__Problem details__. Do not include the pictures; repeat the rest of the data exactly.
Provided data START
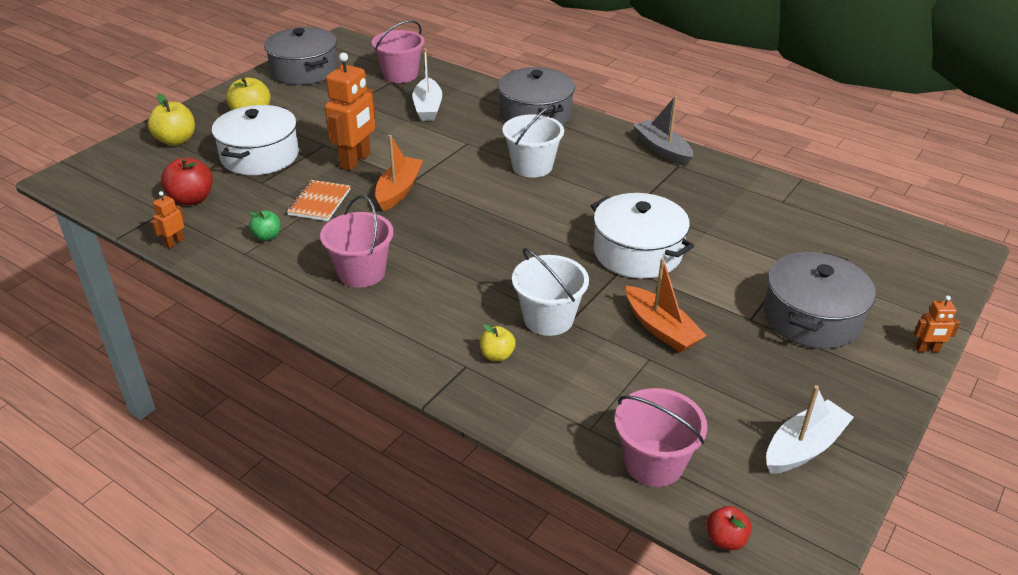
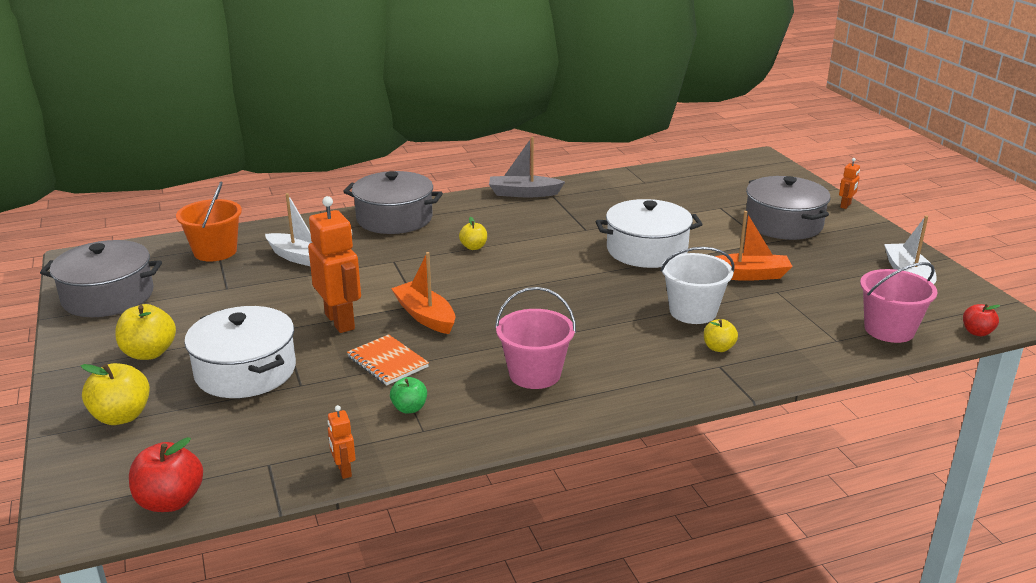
camera: 55 degrees left, 10 degrees down
(192, 199) = (270, 437): red apple -> red apple (170, 501)
(400, 75) = (215, 251): pink bucket -> orange bucket
(532, 166) = (473, 247): white bucket -> yellow apple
Provided data END
__Task solution__.
camera: 55 degrees left, 10 degrees down
(192, 199) = (270, 437): red apple -> red apple (170, 501)
(400, 75) = (215, 251): pink bucket -> orange bucket
(532, 166) = (473, 247): white bucket -> yellow apple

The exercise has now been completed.